• Data for analysis
▶

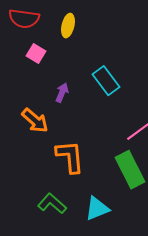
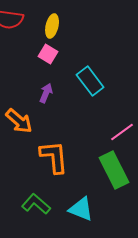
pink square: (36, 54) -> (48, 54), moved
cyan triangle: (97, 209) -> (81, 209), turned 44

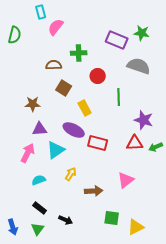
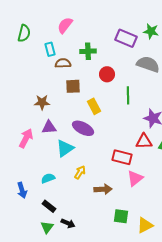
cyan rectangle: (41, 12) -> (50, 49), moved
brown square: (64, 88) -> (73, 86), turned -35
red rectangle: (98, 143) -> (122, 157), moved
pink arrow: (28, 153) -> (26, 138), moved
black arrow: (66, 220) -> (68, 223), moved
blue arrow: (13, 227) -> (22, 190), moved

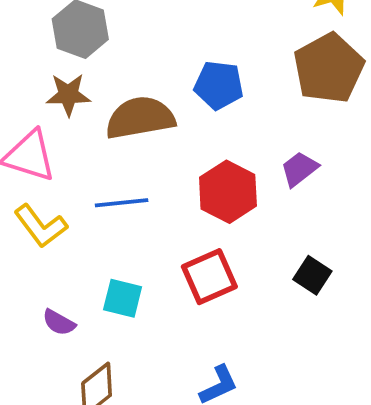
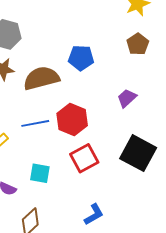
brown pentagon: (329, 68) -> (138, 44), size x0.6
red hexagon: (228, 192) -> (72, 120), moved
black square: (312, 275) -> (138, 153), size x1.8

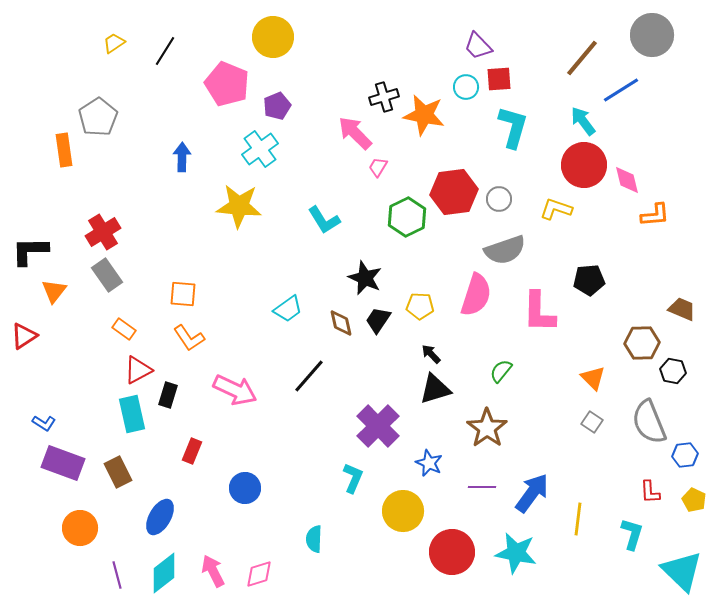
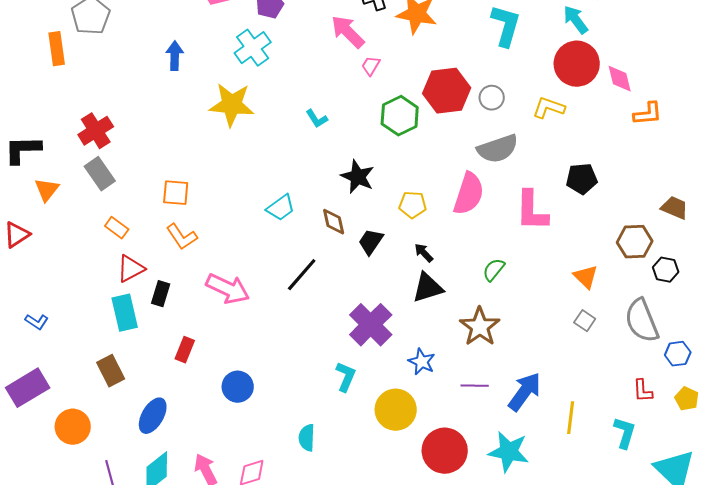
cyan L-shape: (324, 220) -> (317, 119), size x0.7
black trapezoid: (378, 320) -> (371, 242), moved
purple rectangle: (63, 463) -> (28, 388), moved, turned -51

◀

• Work instructions
Starting at the first line of the entries, restate word for word everything through the line that holds "cyan L-shape: (324, 220)", both ends included, but omit any pictures.

• Solution below
pink square: (36, 54) -> (48, 54), moved
cyan triangle: (97, 209) -> (81, 209), turned 44

cyan rectangle: (41, 12) -> (50, 49), moved
brown square: (64, 88) -> (73, 86), turned -35
red rectangle: (98, 143) -> (122, 157), moved
pink arrow: (28, 153) -> (26, 138), moved
black arrow: (66, 220) -> (68, 223), moved
blue arrow: (13, 227) -> (22, 190), moved

brown pentagon: (329, 68) -> (138, 44), size x0.6
red hexagon: (228, 192) -> (72, 120), moved
black square: (312, 275) -> (138, 153), size x1.8

cyan L-shape: (324, 220) -> (317, 119), size x0.7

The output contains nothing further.